▸ **YOUR GOAL**: How many lines in the records below contain the word "right" with matching case? Reply with the number only.

── DATA FOR PROCESSING ──

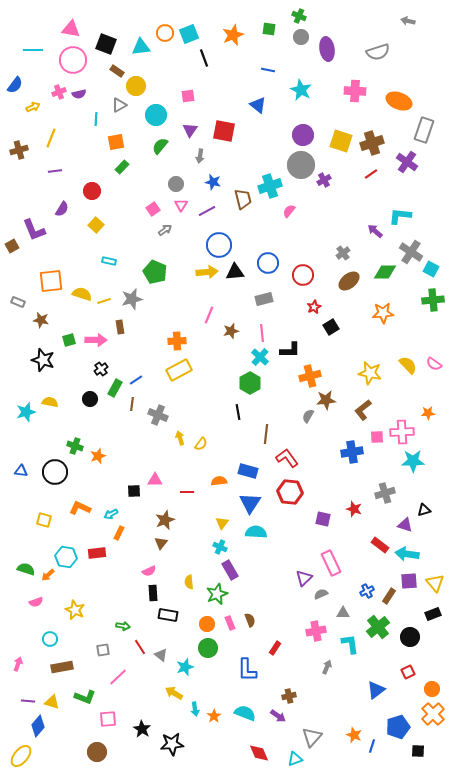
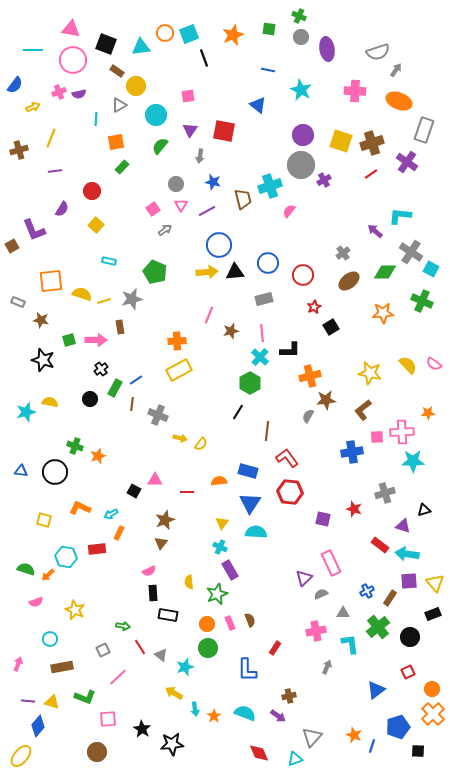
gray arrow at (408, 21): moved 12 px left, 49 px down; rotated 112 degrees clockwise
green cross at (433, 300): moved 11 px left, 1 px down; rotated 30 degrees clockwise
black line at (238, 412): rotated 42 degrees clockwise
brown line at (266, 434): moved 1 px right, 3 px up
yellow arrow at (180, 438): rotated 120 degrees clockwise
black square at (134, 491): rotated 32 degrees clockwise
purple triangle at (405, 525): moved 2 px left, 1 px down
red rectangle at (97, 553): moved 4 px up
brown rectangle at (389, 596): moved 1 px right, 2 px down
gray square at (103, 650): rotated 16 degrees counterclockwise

───

▸ **SOLUTION TO THE EXERCISE**: 2